### Record extracts
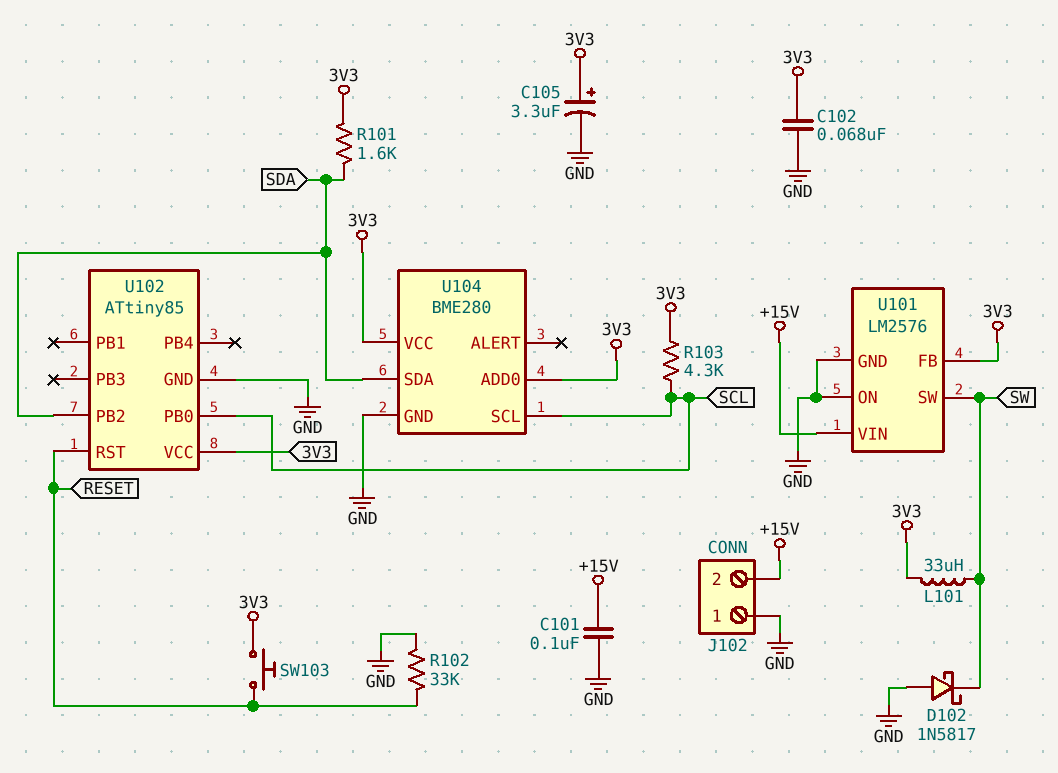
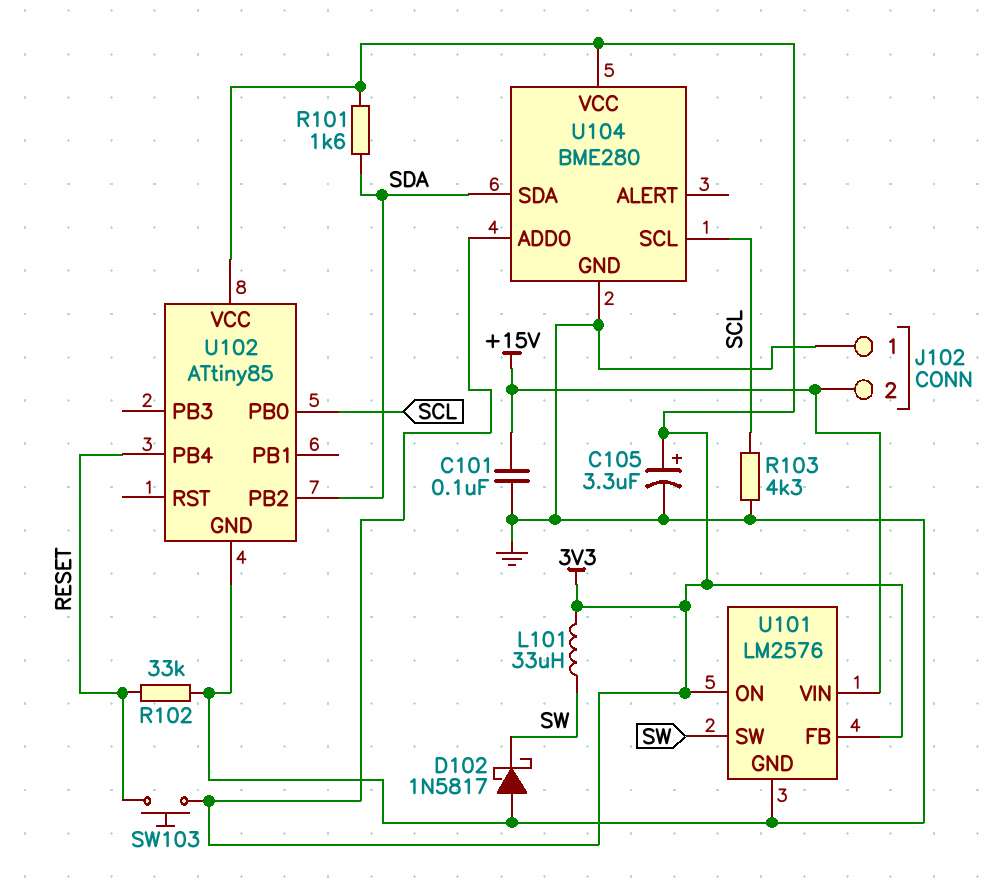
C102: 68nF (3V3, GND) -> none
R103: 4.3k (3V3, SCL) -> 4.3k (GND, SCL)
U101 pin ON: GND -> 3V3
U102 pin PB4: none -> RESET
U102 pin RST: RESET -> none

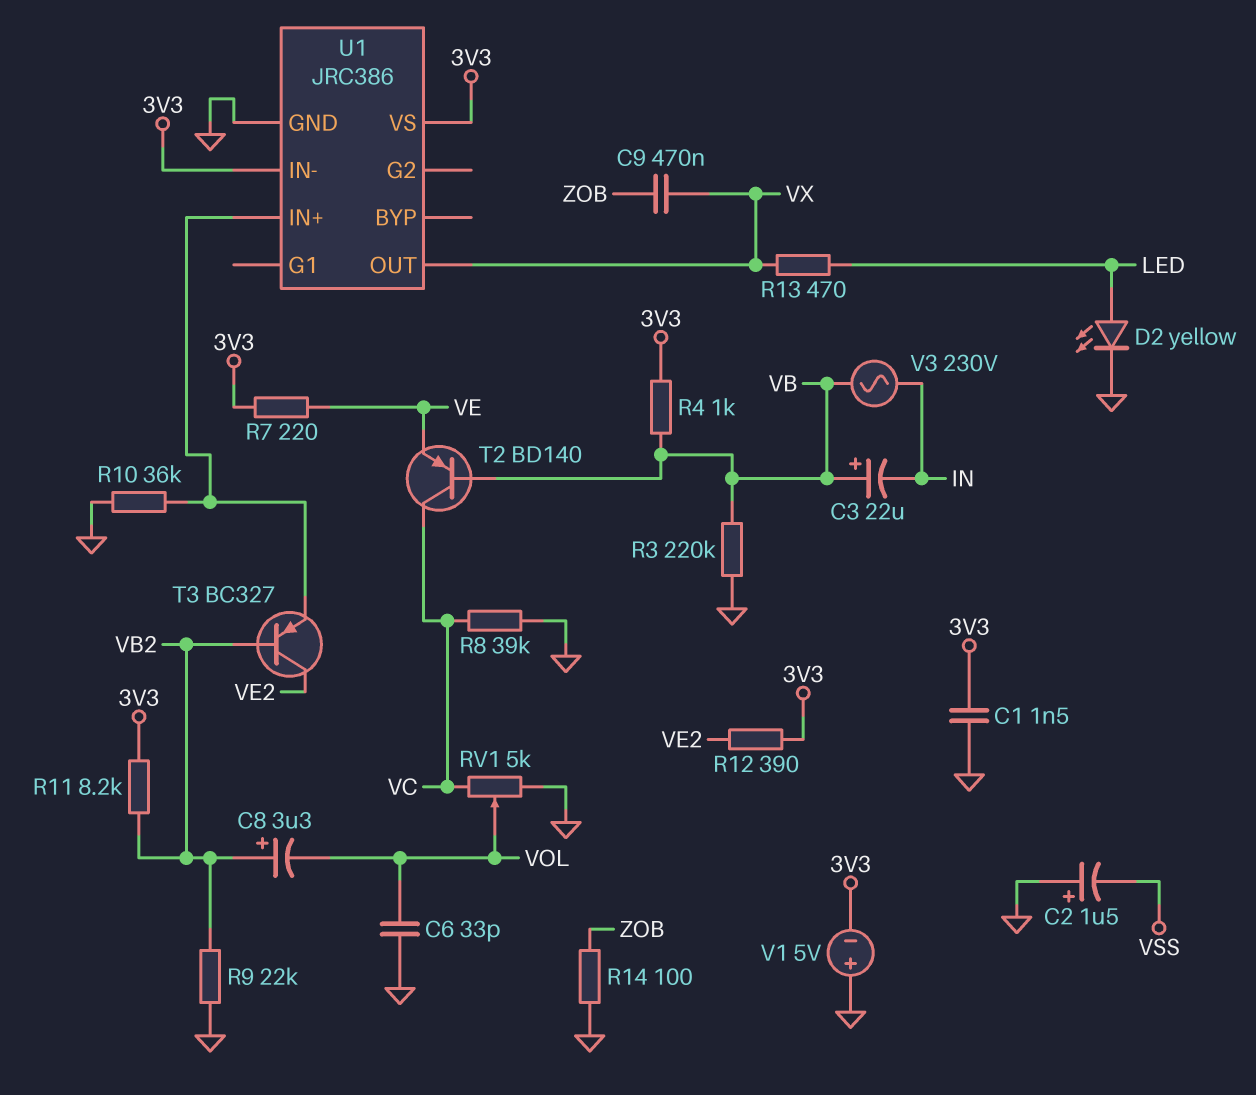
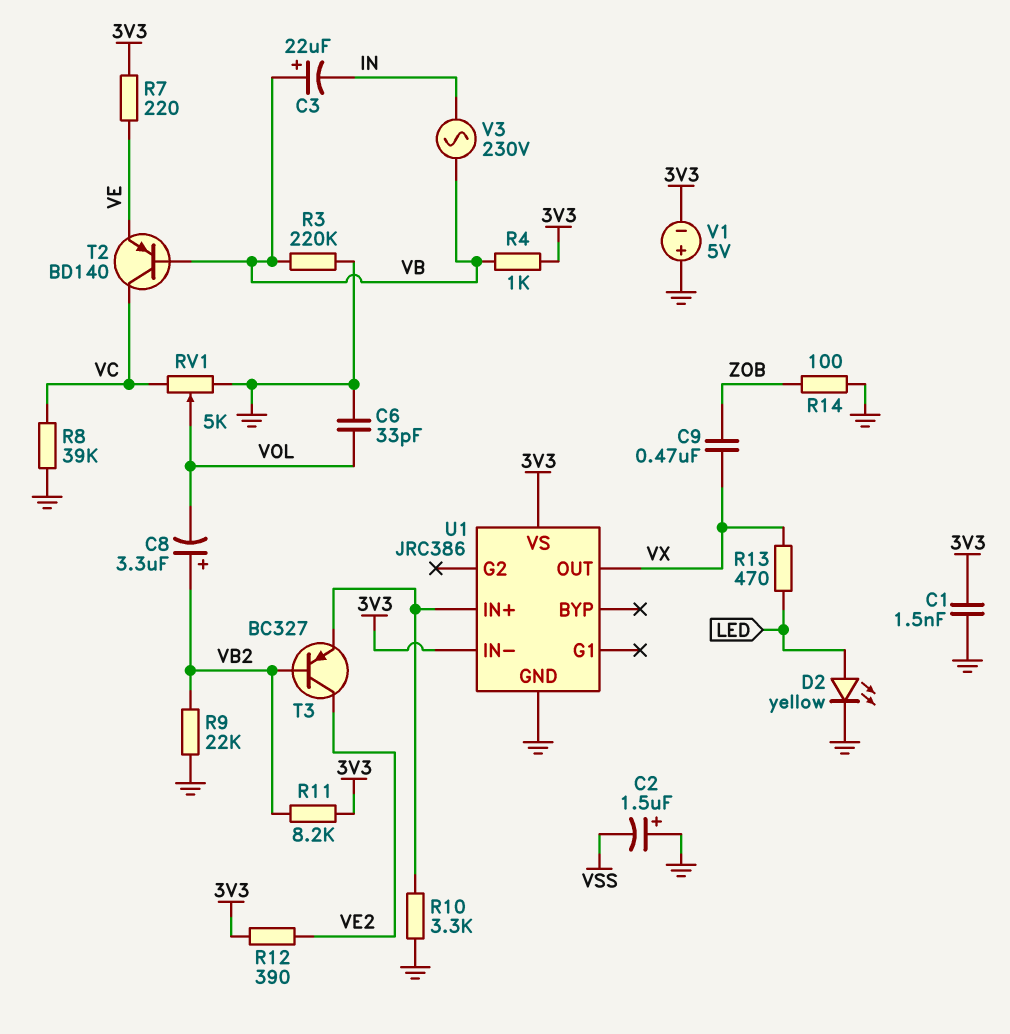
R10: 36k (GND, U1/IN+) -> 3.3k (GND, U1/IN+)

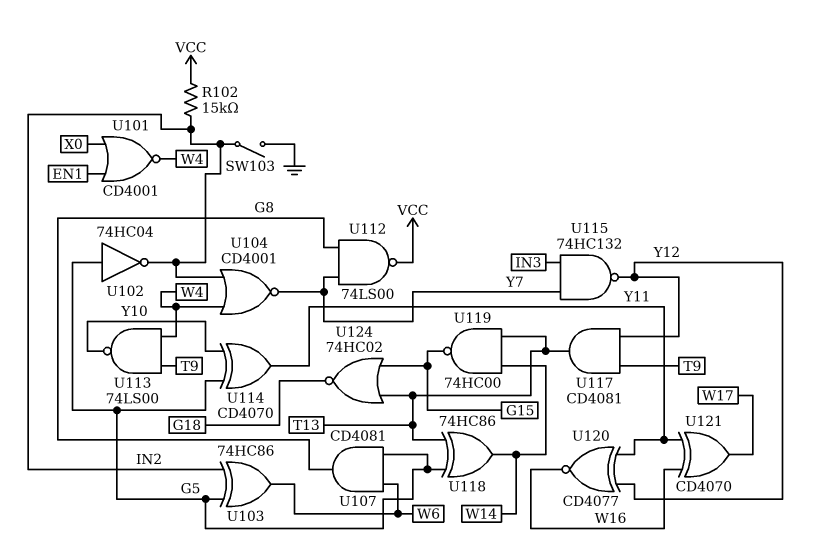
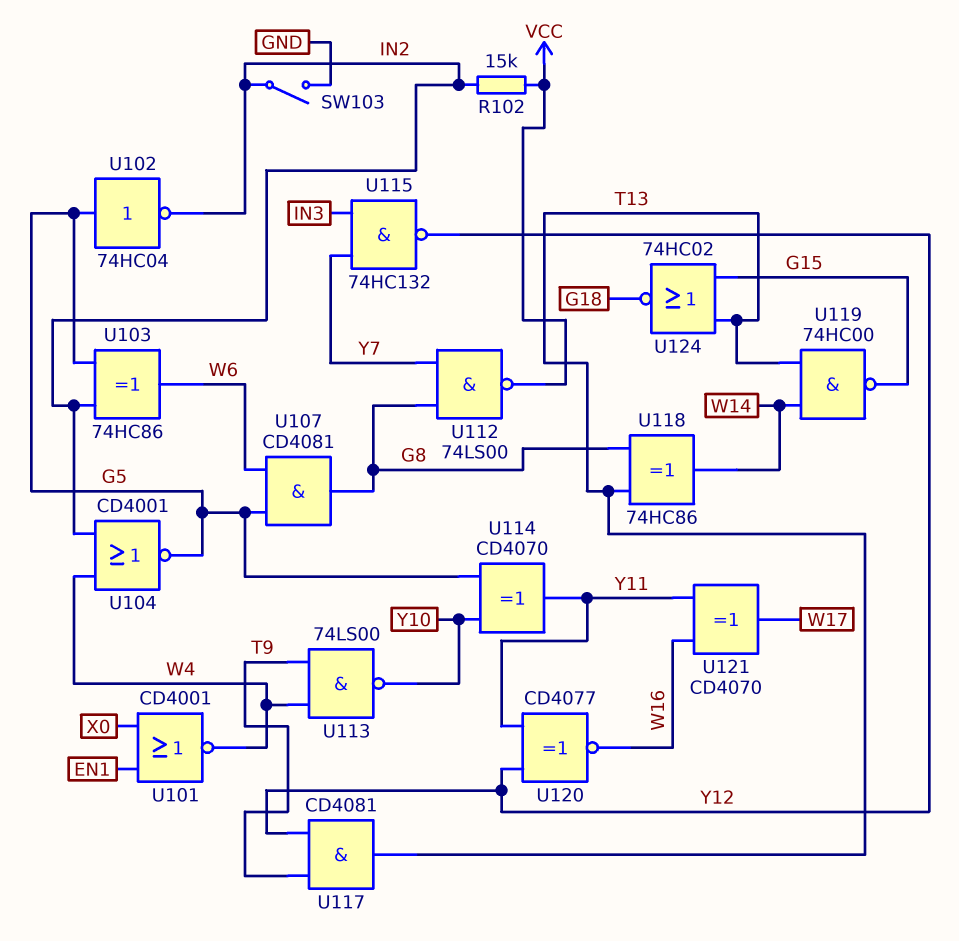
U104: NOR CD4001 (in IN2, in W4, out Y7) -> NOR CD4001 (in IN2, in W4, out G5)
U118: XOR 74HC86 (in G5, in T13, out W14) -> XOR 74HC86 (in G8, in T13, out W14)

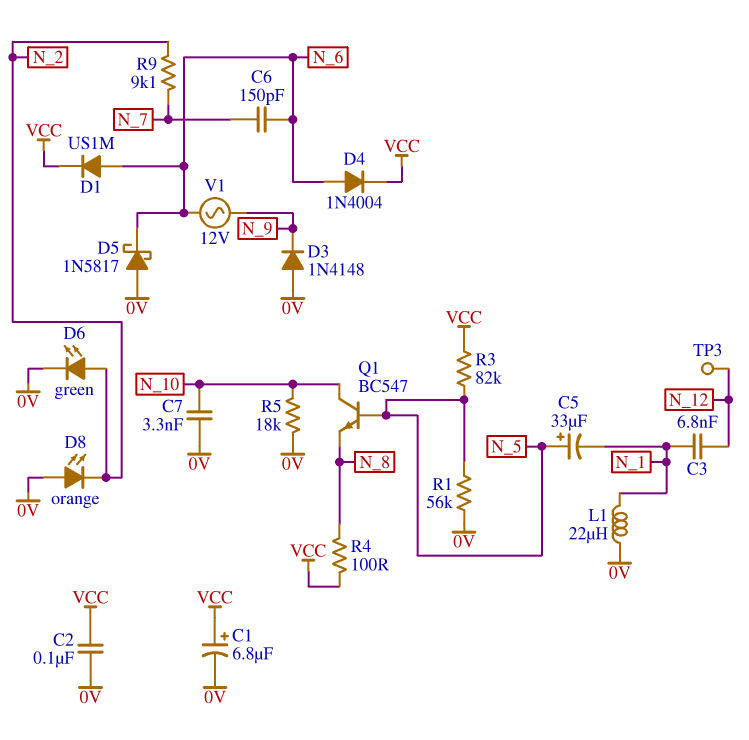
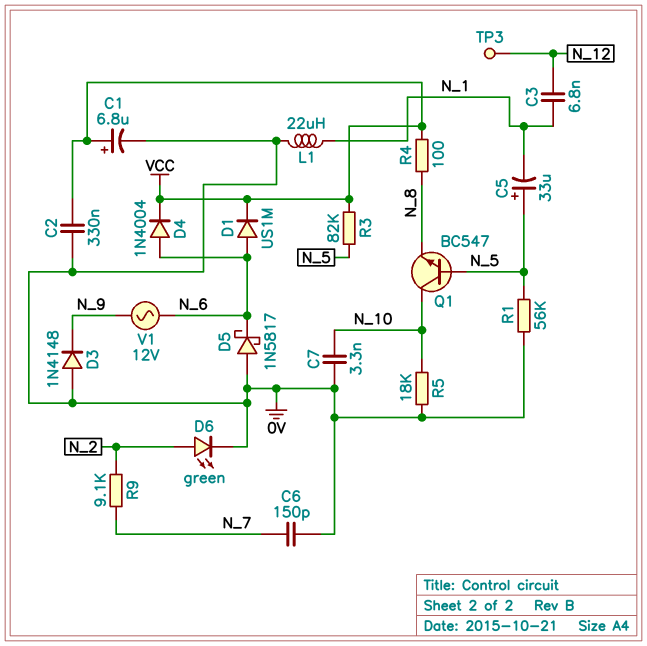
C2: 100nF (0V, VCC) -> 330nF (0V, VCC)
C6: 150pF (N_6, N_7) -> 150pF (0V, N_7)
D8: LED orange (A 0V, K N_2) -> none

### Your objective
All lines from the one holding "U101 pin ON: GND -> 3V3" through the last line of the records need to be copied exactly, both ends included, and the pictures left behind.

### Response box
U101 pin ON: GND -> 3V3
U102 pin PB4: none -> RESET
U102 pin RST: RESET -> none

R10: 36k (GND, U1/IN+) -> 3.3k (GND, U1/IN+)

U104: NOR CD4001 (in IN2, in W4, out Y7) -> NOR CD4001 (in IN2, in W4, out G5)
U118: XOR 74HC86 (in G5, in T13, out W14) -> XOR 74HC86 (in G8, in T13, out W14)

C2: 100nF (0V, VCC) -> 330nF (0V, VCC)
C6: 150pF (N_6, N_7) -> 150pF (0V, N_7)
D8: LED orange (A 0V, K N_2) -> none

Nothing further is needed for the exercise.